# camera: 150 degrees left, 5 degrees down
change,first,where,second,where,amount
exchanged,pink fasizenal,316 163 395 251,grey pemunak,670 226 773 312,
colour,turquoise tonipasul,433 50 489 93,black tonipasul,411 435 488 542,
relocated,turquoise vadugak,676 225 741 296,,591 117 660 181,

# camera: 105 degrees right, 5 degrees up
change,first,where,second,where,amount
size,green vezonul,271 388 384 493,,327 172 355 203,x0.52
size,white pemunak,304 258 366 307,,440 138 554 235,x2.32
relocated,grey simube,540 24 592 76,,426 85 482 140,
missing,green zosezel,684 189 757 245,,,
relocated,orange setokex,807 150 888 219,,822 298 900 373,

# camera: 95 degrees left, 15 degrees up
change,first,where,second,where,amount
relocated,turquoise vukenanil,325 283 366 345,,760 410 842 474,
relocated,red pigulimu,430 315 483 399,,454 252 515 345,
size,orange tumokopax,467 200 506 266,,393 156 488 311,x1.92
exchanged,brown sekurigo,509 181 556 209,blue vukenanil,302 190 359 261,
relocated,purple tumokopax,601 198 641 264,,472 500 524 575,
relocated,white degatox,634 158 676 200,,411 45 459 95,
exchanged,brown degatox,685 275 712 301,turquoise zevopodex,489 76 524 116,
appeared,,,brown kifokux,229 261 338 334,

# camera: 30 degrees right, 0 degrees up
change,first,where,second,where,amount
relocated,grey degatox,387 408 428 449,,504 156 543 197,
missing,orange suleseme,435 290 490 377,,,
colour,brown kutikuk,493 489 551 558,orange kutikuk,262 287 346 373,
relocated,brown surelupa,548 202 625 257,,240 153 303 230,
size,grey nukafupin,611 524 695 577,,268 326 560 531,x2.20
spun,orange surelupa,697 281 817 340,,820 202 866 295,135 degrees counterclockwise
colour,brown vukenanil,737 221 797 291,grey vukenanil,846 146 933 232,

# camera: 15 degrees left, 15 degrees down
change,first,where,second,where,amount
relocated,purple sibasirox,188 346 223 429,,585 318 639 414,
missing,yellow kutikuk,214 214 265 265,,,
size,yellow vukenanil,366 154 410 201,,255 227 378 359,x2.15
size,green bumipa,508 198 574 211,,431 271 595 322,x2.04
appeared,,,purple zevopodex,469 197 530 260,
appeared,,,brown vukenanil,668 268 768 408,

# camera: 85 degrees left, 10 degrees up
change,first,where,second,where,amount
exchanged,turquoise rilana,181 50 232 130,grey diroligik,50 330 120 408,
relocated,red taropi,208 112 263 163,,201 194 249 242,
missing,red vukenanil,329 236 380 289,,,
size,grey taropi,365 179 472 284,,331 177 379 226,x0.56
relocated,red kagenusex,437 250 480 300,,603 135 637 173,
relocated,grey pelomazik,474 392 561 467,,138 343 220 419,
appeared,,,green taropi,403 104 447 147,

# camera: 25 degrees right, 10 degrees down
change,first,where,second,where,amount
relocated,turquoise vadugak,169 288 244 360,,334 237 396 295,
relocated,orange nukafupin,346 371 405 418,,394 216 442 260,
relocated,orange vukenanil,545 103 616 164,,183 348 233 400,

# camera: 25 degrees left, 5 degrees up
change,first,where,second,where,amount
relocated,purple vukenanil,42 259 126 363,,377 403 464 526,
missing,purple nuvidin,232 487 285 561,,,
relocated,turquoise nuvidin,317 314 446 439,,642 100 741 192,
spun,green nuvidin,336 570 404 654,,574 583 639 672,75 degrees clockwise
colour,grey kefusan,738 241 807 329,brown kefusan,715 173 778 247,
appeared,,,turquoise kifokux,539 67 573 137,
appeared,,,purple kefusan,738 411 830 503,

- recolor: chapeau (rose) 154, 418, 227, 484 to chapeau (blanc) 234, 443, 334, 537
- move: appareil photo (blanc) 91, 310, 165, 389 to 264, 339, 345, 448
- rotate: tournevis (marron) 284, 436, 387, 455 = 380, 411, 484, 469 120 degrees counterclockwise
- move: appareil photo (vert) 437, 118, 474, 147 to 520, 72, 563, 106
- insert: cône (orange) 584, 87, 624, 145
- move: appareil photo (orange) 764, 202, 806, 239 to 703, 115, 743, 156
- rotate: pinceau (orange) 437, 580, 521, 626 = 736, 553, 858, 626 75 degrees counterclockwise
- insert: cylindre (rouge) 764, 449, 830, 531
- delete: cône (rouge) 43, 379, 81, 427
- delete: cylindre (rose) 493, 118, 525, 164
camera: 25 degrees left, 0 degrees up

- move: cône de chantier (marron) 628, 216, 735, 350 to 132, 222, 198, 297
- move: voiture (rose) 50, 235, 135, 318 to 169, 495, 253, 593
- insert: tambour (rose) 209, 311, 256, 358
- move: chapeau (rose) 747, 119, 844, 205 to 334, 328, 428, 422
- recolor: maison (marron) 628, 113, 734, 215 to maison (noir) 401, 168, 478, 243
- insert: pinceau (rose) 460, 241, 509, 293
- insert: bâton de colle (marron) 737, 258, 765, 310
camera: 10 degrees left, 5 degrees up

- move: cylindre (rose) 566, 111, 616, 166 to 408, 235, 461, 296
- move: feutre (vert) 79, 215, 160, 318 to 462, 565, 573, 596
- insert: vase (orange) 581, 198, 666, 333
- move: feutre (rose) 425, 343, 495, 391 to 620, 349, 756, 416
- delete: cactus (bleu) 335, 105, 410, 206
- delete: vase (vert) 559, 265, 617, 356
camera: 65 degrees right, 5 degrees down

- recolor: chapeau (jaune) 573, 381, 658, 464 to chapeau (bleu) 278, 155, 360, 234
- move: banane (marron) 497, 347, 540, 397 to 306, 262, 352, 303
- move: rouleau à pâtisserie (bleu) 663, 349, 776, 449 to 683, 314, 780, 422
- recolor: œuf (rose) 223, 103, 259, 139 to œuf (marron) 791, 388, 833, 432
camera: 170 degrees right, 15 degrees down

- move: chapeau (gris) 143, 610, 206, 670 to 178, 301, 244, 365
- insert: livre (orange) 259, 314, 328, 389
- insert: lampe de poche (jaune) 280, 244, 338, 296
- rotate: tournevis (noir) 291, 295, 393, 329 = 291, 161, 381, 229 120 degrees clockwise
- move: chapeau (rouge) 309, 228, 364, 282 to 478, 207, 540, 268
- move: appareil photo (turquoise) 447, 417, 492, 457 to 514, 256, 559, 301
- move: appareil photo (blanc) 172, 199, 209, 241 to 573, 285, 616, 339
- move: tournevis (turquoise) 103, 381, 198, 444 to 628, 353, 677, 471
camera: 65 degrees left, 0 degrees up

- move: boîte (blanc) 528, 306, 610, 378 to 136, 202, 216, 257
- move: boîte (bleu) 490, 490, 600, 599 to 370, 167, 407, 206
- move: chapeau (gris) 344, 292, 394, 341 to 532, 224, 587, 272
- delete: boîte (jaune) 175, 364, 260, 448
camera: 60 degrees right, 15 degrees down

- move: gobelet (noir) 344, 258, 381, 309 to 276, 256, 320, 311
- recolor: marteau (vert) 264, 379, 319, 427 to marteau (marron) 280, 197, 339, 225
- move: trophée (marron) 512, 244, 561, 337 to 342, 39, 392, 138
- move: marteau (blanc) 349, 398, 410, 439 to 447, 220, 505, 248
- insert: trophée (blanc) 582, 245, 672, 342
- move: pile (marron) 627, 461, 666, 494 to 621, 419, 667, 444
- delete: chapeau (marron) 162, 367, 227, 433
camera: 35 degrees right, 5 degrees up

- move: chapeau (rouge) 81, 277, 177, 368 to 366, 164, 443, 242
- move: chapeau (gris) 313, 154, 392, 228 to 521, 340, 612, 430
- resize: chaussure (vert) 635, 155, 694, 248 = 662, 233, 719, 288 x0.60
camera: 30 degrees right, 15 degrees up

───

* What the task asks *
The response has to give back every record verbatim.

* Exercise result *
# camera: 150 degrees left, 5 degrees down
change,first,where,second,where,amount
exchanged,pink fasizenal,316 163 395 251,grey pemunak,670 226 773 312,
colour,turquoise tonipasul,433 50 489 93,black tonipasul,411 435 488 542,
relocated,turquoise vadugak,676 225 741 296,,591 117 660 181,

# camera: 105 degrees right, 5 degrees up
change,first,where,second,where,amount
size,green vezonul,271 388 384 493,,327 172 355 203,x0.52
size,white pemunak,304 258 366 307,,440 138 554 235,x2.32
relocated,grey simube,540 24 592 76,,426 85 482 140,
missing,green zosezel,684 189 757 245,,,
relocated,orange setokex,807 150 888 219,,822 298 900 373,

# camera: 95 degrees left, 15 degrees up
change,first,where,second,where,amount
relocated,turquoise vukenanil,325 283 366 345,,760 410 842 474,
relocated,red pigulimu,430 315 483 399,,454 252 515 345,
size,orange tumokopax,467 200 506 266,,393 156 488 311,x1.92
exchanged,brown sekurigo,509 181 556 209,blue vukenanil,302 190 359 261,
relocated,purple tumokopax,601 198 641 264,,472 500 524 575,
relocated,white degatox,634 158 676 200,,411 45 459 95,
exchanged,brown degatox,685 275 712 301,turquoise zevopodex,489 76 524 116,
appeared,,,brown kifokux,229 261 338 334,

# camera: 30 degrees right, 0 degrees up
change,first,where,second,where,amount
relocated,grey degatox,387 408 428 449,,504 156 543 197,
missing,orange suleseme,435 290 490 377,,,
colour,brown kutikuk,493 489 551 558,orange kutikuk,262 287 346 373,
relocated,brown surelupa,548 202 625 257,,240 153 303 230,
size,grey nukafupin,611 524 695 577,,268 326 560 531,x2.20
spun,orange surelupa,697 281 817 340,,820 202 866 295,135 degrees counterclockwise
colour,brown vukenanil,737 221 797 291,grey vukenanil,846 146 933 232,

# camera: 15 degrees left, 15 degrees down
change,first,where,second,where,amount
relocated,purple sibasirox,188 346 223 429,,585 318 639 414,
missing,yellow kutikuk,214 214 265 265,,,
size,yellow vukenanil,366 154 410 201,,255 227 378 359,x2.15
size,green bumipa,508 198 574 211,,431 271 595 322,x2.04
appeared,,,purple zevopodex,469 197 530 260,
appeared,,,brown vukenanil,668 268 768 408,

# camera: 85 degrees left, 10 degrees up
change,first,where,second,where,amount
exchanged,turquoise rilana,181 50 232 130,grey diroligik,50 330 120 408,
relocated,red taropi,208 112 263 163,,201 194 249 242,
missing,red vukenanil,329 236 380 289,,,
size,grey taropi,365 179 472 284,,331 177 379 226,x0.56
relocated,red kagenusex,437 250 480 300,,603 135 637 173,
relocated,grey pelomazik,474 392 561 467,,138 343 220 419,
appeared,,,green taropi,403 104 447 147,

# camera: 25 degrees right, 10 degrees down
change,first,where,second,where,amount
relocated,turquoise vadugak,169 288 244 360,,334 237 396 295,
relocated,orange nukafupin,346 371 405 418,,394 216 442 260,
relocated,orange vukenanil,545 103 616 164,,183 348 233 400,

# camera: 25 degrees left, 5 degrees up
change,first,where,second,where,amount
relocated,purple vukenanil,42 259 126 363,,377 403 464 526,
missing,purple nuvidin,232 487 285 561,,,
relocated,turquoise nuvidin,317 314 446 439,,642 100 741 192,
spun,green nuvidin,336 570 404 654,,574 583 639 672,75 degrees clockwise
colour,grey kefusan,738 241 807 329,brown kefusan,715 173 778 247,
appeared,,,turquoise kifokux,539 67 573 137,
appeared,,,purple kefusan,738 411 830 503,

- recolor: chapeau (rose) 154, 418, 227, 484 to chapeau (blanc) 234, 443, 334, 537
- move: appareil photo (blanc) 91, 310, 165, 389 to 264, 339, 345, 448
- rotate: tournevis (marron) 284, 436, 387, 455 = 380, 411, 484, 469 120 degrees counterclockwise
- move: appareil photo (vert) 437, 118, 474, 147 to 520, 72, 563, 106
- insert: cône (orange) 584, 87, 624, 145
- move: appareil photo (orange) 764, 202, 806, 239 to 703, 115, 743, 156
- rotate: pinceau (orange) 437, 580, 521, 626 = 736, 553, 858, 626 75 degrees counterclockwise
- insert: cylindre (rouge) 764, 449, 830, 531
- delete: cône (rouge) 43, 379, 81, 427
- delete: cylindre (rose) 493, 118, 525, 164
camera: 25 degrees left, 0 degrees up

- move: cône de chantier (marron) 628, 216, 735, 350 to 132, 222, 198, 297
- move: voiture (rose) 50, 235, 135, 318 to 169, 495, 253, 593
- insert: tambour (rose) 209, 311, 256, 358
- move: chapeau (rose) 747, 119, 844, 205 to 334, 328, 428, 422
- recolor: maison (marron) 628, 113, 734, 215 to maison (noir) 401, 168, 478, 243
- insert: pinceau (rose) 460, 241, 509, 293
- insert: bâton de colle (marron) 737, 258, 765, 310
camera: 10 degrees left, 5 degrees up

- move: cylindre (rose) 566, 111, 616, 166 to 408, 235, 461, 296
- move: feutre (vert) 79, 215, 160, 318 to 462, 565, 573, 596
- insert: vase (orange) 581, 198, 666, 333
- move: feutre (rose) 425, 343, 495, 391 to 620, 349, 756, 416
- delete: cactus (bleu) 335, 105, 410, 206
- delete: vase (vert) 559, 265, 617, 356
camera: 65 degrees right, 5 degrees down

- recolor: chapeau (jaune) 573, 381, 658, 464 to chapeau (bleu) 278, 155, 360, 234
- move: banane (marron) 497, 347, 540, 397 to 306, 262, 352, 303
- move: rouleau à pâtisserie (bleu) 663, 349, 776, 449 to 683, 314, 780, 422
- recolor: œuf (rose) 223, 103, 259, 139 to œuf (marron) 791, 388, 833, 432
camera: 170 degrees right, 15 degrees down

- move: chapeau (gris) 143, 610, 206, 670 to 178, 301, 244, 365
- insert: livre (orange) 259, 314, 328, 389
- insert: lampe de poche (jaune) 280, 244, 338, 296
- rotate: tournevis (noir) 291, 295, 393, 329 = 291, 161, 381, 229 120 degrees clockwise
- move: chapeau (rouge) 309, 228, 364, 282 to 478, 207, 540, 268
- move: appareil photo (turquoise) 447, 417, 492, 457 to 514, 256, 559, 301
- move: appareil photo (blanc) 172, 199, 209, 241 to 573, 285, 616, 339
- move: tournevis (turquoise) 103, 381, 198, 444 to 628, 353, 677, 471
camera: 65 degrees left, 0 degrees up

- move: boîte (blanc) 528, 306, 610, 378 to 136, 202, 216, 257
- move: boîte (bleu) 490, 490, 600, 599 to 370, 167, 407, 206
- move: chapeau (gris) 344, 292, 394, 341 to 532, 224, 587, 272
- delete: boîte (jaune) 175, 364, 260, 448
camera: 60 degrees right, 15 degrees down

- move: gobelet (noir) 344, 258, 381, 309 to 276, 256, 320, 311
- recolor: marteau (vert) 264, 379, 319, 427 to marteau (marron) 280, 197, 339, 225
- move: trophée (marron) 512, 244, 561, 337 to 342, 39, 392, 138
- move: marteau (blanc) 349, 398, 410, 439 to 447, 220, 505, 248
- insert: trophée (blanc) 582, 245, 672, 342
- move: pile (marron) 627, 461, 666, 494 to 621, 419, 667, 444
- delete: chapeau (marron) 162, 367, 227, 433
camera: 35 degrees right, 5 degrees up

- move: chapeau (rouge) 81, 277, 177, 368 to 366, 164, 443, 242
- move: chapeau (gris) 313, 154, 392, 228 to 521, 340, 612, 430
- resize: chaussure (vert) 635, 155, 694, 248 = 662, 233, 719, 288 x0.60
camera: 30 degrees right, 15 degrees up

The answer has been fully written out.